(Source data)

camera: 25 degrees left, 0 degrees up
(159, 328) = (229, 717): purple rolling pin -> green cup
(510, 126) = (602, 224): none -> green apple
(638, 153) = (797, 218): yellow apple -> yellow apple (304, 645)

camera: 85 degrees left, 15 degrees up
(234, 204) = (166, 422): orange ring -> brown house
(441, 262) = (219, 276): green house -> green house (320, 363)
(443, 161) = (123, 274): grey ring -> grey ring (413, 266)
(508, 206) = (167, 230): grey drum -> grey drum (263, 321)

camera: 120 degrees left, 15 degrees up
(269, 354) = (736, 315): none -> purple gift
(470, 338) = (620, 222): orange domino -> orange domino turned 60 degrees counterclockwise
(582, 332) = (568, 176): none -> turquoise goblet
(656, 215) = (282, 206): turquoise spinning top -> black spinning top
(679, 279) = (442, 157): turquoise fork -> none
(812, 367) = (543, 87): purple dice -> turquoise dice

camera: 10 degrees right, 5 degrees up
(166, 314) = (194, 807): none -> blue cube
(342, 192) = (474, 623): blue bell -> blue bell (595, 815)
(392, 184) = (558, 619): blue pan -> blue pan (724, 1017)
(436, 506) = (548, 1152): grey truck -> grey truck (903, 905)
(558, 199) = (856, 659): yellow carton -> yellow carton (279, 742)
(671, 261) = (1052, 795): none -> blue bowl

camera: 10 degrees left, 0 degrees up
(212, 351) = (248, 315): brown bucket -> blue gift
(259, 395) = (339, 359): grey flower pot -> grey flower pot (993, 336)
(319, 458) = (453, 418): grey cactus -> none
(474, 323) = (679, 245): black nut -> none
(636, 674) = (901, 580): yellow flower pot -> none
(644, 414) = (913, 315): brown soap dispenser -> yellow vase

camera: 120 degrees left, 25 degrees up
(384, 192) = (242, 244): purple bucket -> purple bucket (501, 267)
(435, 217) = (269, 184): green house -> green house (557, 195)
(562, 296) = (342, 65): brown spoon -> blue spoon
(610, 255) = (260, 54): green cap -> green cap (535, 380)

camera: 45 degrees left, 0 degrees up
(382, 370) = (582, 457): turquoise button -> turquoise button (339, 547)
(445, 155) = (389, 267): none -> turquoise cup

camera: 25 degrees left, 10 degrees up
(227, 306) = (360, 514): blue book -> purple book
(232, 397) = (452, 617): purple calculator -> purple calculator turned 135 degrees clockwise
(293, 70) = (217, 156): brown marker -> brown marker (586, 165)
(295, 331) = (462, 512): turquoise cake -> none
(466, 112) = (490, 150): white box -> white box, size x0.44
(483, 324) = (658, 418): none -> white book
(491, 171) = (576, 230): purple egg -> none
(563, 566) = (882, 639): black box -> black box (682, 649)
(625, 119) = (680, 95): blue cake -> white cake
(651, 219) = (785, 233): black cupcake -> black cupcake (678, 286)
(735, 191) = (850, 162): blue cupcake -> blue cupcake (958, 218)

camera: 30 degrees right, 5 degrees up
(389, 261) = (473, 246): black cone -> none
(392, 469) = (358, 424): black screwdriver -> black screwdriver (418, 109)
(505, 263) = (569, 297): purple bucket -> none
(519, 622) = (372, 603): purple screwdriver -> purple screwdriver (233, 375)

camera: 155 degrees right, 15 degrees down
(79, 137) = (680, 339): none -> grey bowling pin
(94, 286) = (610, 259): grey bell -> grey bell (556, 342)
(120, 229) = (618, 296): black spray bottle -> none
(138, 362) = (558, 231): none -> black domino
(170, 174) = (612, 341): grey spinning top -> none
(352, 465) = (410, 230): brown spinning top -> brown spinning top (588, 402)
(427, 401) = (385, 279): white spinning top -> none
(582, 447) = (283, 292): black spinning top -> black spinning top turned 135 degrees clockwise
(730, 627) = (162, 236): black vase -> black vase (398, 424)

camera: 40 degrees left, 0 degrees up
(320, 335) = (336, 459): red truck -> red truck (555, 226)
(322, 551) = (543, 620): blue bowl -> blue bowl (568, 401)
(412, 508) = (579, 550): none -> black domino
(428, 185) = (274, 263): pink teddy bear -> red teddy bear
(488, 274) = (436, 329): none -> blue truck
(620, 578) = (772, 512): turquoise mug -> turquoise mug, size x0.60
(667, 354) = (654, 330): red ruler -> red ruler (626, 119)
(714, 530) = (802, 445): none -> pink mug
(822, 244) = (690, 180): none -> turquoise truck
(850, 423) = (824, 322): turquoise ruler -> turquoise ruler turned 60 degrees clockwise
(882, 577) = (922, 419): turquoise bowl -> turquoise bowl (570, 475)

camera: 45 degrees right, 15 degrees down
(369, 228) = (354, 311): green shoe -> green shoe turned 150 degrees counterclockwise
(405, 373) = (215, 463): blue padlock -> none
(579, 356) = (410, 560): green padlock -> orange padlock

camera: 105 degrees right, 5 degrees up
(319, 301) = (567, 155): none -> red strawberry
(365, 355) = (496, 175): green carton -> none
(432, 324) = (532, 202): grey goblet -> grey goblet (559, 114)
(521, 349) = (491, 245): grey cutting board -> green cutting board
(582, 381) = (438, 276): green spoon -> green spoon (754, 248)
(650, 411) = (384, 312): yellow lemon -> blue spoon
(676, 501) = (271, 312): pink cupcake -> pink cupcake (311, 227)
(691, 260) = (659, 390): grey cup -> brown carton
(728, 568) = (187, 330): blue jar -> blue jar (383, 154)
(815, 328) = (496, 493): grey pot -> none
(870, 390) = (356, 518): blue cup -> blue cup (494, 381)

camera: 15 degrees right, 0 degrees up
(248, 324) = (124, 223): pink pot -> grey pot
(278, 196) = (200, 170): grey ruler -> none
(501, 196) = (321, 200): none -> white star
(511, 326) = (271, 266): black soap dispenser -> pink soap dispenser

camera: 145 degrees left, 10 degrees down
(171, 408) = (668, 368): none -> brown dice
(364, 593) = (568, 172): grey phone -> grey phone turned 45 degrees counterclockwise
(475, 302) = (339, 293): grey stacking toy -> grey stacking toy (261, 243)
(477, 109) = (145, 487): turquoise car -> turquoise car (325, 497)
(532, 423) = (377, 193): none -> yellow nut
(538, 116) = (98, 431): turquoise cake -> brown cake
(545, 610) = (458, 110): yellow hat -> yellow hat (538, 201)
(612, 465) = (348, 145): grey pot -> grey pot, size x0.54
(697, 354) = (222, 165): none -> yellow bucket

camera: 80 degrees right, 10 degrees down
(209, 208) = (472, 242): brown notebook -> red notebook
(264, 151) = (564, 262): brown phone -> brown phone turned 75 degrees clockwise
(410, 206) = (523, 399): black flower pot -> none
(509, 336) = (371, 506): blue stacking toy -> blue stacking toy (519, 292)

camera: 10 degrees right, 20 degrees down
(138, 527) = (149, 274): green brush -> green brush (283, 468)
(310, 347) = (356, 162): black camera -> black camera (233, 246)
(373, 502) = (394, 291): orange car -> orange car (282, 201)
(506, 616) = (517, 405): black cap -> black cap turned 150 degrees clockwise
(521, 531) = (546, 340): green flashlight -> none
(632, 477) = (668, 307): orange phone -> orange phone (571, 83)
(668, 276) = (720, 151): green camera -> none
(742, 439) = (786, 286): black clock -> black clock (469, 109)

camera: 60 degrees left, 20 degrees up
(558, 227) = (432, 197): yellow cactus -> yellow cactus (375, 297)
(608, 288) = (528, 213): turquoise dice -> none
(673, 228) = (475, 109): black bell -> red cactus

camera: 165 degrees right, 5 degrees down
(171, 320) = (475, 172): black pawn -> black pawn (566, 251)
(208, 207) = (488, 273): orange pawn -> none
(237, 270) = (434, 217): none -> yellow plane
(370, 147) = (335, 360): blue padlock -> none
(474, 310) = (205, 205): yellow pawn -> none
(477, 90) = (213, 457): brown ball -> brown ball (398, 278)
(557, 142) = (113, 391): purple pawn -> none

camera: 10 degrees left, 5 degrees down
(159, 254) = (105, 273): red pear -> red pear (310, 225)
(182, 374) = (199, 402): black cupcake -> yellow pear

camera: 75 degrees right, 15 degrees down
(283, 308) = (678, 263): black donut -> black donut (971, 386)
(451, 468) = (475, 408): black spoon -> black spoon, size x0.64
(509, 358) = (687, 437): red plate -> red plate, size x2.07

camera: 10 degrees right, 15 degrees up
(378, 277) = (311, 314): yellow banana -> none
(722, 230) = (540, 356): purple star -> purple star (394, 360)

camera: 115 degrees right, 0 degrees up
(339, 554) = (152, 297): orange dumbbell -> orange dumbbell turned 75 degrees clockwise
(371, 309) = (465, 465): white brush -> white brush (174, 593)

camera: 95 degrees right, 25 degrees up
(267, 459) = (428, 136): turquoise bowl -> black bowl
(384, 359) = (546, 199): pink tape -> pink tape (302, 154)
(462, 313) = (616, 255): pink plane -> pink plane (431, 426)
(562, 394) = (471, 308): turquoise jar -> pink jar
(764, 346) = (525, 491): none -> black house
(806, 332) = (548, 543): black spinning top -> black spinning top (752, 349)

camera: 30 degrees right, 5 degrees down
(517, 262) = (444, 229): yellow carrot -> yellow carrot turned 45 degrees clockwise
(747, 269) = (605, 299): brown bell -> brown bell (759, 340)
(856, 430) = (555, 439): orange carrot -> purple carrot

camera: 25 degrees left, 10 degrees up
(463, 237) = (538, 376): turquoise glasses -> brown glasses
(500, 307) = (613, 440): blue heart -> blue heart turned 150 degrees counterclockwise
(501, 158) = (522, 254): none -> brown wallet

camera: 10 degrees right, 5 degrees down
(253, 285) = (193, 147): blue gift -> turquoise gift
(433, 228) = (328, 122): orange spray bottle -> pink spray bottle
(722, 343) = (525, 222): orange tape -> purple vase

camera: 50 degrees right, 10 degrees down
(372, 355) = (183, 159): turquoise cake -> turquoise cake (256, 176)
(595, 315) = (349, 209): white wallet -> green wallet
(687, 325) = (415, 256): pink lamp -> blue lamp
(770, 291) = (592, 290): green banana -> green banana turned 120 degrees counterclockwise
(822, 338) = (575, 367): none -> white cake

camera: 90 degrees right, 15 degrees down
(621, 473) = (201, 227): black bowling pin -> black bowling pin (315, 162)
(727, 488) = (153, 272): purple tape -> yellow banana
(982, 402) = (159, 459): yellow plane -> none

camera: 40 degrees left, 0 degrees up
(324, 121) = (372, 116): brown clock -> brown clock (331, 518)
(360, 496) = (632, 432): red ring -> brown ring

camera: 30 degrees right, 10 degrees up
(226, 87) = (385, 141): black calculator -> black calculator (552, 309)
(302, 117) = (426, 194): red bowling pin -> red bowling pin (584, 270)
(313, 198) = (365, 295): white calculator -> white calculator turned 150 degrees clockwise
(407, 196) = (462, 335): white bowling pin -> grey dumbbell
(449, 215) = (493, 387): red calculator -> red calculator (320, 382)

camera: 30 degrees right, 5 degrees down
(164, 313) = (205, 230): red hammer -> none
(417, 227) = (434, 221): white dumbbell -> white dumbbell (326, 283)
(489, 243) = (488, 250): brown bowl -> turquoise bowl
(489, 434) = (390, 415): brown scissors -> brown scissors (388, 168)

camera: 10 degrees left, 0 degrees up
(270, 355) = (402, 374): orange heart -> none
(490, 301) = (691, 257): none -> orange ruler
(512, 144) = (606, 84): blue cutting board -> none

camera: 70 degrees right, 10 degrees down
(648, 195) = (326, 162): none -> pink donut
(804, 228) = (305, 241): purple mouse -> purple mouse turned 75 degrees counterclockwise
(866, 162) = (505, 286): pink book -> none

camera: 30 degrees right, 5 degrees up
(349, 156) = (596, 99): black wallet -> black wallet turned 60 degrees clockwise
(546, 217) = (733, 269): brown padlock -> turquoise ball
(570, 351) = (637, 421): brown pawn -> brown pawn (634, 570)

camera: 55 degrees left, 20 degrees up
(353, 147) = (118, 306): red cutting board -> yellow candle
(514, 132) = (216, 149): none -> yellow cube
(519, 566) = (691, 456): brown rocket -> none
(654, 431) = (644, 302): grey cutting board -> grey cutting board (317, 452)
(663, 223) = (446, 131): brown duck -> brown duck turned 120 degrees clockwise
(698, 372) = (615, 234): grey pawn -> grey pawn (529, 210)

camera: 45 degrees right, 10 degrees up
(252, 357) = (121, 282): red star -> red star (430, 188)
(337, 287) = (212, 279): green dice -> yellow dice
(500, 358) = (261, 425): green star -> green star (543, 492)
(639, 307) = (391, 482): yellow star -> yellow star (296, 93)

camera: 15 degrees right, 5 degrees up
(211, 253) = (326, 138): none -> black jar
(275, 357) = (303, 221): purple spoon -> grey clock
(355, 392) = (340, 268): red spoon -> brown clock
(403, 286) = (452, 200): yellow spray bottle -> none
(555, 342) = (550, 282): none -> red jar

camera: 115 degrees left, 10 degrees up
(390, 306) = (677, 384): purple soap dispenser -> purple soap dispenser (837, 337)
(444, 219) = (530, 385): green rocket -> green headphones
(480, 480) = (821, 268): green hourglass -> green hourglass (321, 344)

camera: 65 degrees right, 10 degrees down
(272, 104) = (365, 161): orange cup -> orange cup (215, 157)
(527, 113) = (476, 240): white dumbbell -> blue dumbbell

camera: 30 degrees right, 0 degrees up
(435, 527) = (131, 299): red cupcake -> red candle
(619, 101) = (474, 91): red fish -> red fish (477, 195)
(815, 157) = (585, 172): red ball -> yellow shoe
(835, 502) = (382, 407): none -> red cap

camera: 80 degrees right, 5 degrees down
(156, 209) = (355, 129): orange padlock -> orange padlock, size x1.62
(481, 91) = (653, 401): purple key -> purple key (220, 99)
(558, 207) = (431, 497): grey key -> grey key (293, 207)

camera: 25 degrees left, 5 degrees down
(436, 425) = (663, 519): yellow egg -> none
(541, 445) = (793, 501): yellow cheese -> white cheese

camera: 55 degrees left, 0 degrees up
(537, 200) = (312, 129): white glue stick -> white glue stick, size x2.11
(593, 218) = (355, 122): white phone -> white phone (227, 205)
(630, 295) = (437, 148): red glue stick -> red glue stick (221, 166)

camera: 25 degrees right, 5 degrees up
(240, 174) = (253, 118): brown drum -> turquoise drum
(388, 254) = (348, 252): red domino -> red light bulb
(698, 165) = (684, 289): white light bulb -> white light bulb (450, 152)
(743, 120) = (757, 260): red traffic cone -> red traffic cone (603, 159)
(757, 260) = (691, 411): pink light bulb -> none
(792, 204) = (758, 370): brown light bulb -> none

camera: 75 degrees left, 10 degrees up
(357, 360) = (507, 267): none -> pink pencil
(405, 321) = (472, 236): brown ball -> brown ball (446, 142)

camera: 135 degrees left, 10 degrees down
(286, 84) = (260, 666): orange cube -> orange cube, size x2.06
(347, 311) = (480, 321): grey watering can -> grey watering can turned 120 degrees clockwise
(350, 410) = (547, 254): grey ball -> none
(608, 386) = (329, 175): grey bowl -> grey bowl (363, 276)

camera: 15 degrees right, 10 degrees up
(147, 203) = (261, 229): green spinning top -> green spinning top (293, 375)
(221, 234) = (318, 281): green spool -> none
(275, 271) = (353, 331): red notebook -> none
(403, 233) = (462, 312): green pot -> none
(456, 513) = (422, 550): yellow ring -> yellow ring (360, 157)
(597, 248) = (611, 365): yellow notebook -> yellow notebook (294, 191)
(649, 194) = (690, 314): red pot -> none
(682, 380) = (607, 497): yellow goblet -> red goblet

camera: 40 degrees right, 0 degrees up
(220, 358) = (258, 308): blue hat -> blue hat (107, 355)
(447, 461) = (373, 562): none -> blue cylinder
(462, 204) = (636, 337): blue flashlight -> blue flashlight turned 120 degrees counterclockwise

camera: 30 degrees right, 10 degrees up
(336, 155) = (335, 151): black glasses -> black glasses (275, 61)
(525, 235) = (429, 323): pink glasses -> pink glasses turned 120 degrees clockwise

# Work request
Could you reproduce exactly the lines of the entries above, from the one with "(483, 324) = (658, 418): none -> white book" through the one with "(322, 551) = (543, 620): blue", and nothing else?

# Exercise response
(483, 324) = (658, 418): none -> white book
(491, 171) = (576, 230): purple egg -> none
(563, 566) = (882, 639): black box -> black box (682, 649)
(625, 119) = (680, 95): blue cake -> white cake
(651, 219) = (785, 233): black cupcake -> black cupcake (678, 286)
(735, 191) = (850, 162): blue cupcake -> blue cupcake (958, 218)

camera: 30 degrees right, 5 degrees up
(389, 261) = (473, 246): black cone -> none
(392, 469) = (358, 424): black screwdriver -> black screwdriver (418, 109)
(505, 263) = (569, 297): purple bucket -> none
(519, 622) = (372, 603): purple screwdriver -> purple screwdriver (233, 375)

camera: 155 degrees right, 15 degrees down
(79, 137) = (680, 339): none -> grey bowling pin
(94, 286) = (610, 259): grey bell -> grey bell (556, 342)
(120, 229) = (618, 296): black spray bottle -> none
(138, 362) = (558, 231): none -> black domino
(170, 174) = (612, 341): grey spinning top -> none
(352, 465) = (410, 230): brown spinning top -> brown spinning top (588, 402)
(427, 401) = (385, 279): white spinning top -> none
(582, 447) = (283, 292): black spinning top -> black spinning top turned 135 degrees clockwise
(730, 627) = (162, 236): black vase -> black vase (398, 424)

camera: 40 degrees left, 0 degrees up
(320, 335) = (336, 459): red truck -> red truck (555, 226)
(322, 551) = (543, 620): blue bowl -> blue bowl (568, 401)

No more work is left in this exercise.